- Problem statement
Once you have read the entries below, give them all again without any difference.

- Supplied entries

== Segment start ==

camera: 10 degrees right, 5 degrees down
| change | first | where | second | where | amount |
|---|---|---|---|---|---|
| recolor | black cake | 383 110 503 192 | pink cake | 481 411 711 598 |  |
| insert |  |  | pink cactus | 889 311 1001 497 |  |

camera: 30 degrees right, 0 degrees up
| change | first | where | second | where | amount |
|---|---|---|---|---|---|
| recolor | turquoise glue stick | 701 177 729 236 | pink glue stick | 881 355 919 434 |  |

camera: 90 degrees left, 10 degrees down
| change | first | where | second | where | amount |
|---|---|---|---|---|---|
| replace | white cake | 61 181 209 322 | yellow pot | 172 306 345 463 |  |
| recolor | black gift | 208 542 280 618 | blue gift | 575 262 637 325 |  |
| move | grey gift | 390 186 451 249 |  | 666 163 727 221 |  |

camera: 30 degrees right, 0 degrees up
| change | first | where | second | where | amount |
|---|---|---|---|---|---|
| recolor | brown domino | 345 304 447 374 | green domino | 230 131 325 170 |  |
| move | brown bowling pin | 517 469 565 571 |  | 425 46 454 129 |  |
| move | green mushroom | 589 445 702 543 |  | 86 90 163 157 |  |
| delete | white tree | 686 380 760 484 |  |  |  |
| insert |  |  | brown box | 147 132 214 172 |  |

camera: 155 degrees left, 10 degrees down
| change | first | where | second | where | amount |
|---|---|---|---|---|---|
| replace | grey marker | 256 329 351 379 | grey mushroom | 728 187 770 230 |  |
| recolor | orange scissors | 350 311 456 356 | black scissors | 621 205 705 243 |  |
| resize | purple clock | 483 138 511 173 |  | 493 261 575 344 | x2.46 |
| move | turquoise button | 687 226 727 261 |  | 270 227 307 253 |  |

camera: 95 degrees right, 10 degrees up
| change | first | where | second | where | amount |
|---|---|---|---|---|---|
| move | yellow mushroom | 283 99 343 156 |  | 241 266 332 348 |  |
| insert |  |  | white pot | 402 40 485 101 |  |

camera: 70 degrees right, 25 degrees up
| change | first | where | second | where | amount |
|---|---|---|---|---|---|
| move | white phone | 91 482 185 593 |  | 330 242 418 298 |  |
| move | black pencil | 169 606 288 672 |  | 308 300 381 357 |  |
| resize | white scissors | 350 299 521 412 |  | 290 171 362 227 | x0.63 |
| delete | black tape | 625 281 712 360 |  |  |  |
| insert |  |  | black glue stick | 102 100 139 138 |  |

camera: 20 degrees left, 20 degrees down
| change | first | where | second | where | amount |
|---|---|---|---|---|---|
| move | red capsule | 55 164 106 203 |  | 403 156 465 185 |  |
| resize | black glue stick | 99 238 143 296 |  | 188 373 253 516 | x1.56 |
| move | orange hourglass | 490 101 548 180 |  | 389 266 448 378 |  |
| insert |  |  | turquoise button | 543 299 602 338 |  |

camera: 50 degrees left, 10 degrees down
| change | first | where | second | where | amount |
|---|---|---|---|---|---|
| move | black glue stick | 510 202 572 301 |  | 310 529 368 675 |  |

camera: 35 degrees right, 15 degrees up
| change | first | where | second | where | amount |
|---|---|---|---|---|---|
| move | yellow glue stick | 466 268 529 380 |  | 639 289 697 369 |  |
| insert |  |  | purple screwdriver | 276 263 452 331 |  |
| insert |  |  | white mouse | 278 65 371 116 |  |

== Segment end ==

- Answer to the problem
camera: 10 degrees right, 5 degrees down
| change | first | where | second | where | amount |
|---|---|---|---|---|---|
| recolor | black cake | 383 110 503 192 | pink cake | 481 411 711 598 |  |
| insert |  |  | pink cactus | 889 311 1001 497 |  |

camera: 30 degrees right, 0 degrees up
| change | first | where | second | where | amount |
|---|---|---|---|---|---|
| recolor | turquoise glue stick | 701 177 729 236 | pink glue stick | 881 355 919 434 |  |

camera: 90 degrees left, 10 degrees down
| change | first | where | second | where | amount |
|---|---|---|---|---|---|
| replace | white cake | 61 181 209 322 | yellow pot | 172 306 345 463 |  |
| recolor | black gift | 208 542 280 618 | blue gift | 575 262 637 325 |  |
| move | grey gift | 390 186 451 249 |  | 666 163 727 221 |  |

camera: 30 degrees right, 0 degrees up
| change | first | where | second | where | amount |
|---|---|---|---|---|---|
| recolor | brown domino | 345 304 447 374 | green domino | 230 131 325 170 |  |
| move | brown bowling pin | 517 469 565 571 |  | 425 46 454 129 |  |
| move | green mushroom | 589 445 702 543 |  | 86 90 163 157 |  |
| delete | white tree | 686 380 760 484 |  |  |  |
| insert |  |  | brown box | 147 132 214 172 |  |

camera: 155 degrees left, 10 degrees down
| change | first | where | second | where | amount |
|---|---|---|---|---|---|
| replace | grey marker | 256 329 351 379 | grey mushroom | 728 187 770 230 |  |
| recolor | orange scissors | 350 311 456 356 | black scissors | 621 205 705 243 |  |
| resize | purple clock | 483 138 511 173 |  | 493 261 575 344 | x2.46 |
| move | turquoise button | 687 226 727 261 |  | 270 227 307 253 |  |

camera: 95 degrees right, 10 degrees up
| change | first | where | second | where | amount |
|---|---|---|---|---|---|
| move | yellow mushroom | 283 99 343 156 |  | 241 266 332 348 |  |
| insert |  |  | white pot | 402 40 485 101 |  |

camera: 70 degrees right, 25 degrees up
| change | first | where | second | where | amount |
|---|---|---|---|---|---|
| move | white phone | 91 482 185 593 |  | 330 242 418 298 |  |
| move | black pencil | 169 606 288 672 |  | 308 300 381 357 |  |
| resize | white scissors | 350 299 521 412 |  | 290 171 362 227 | x0.63 |
| delete | black tape | 625 281 712 360 |  |  |  |
| insert |  |  | black glue stick | 102 100 139 138 |  |

camera: 20 degrees left, 20 degrees down
| change | first | where | second | where | amount |
|---|---|---|---|---|---|
| move | red capsule | 55 164 106 203 |  | 403 156 465 185 |  |
| resize | black glue stick | 99 238 143 296 |  | 188 373 253 516 | x1.56 |
| move | orange hourglass | 490 101 548 180 |  | 389 266 448 378 |  |
| insert |  |  | turquoise button | 543 299 602 338 |  |

camera: 50 degrees left, 10 degrees down
| change | first | where | second | where | amount |
|---|---|---|---|---|---|
| move | black glue stick | 510 202 572 301 |  | 310 529 368 675 |  |

camera: 35 degrees right, 15 degrees up
| change | first | where | second | where | amount |
|---|---|---|---|---|---|
| move | yellow glue stick | 466 268 529 380 |  | 639 289 697 369 |  |
| insert |  |  | purple screwdriver | 276 263 452 331 |  |
| insert |  |  | white mouse | 278 65 371 116 |  |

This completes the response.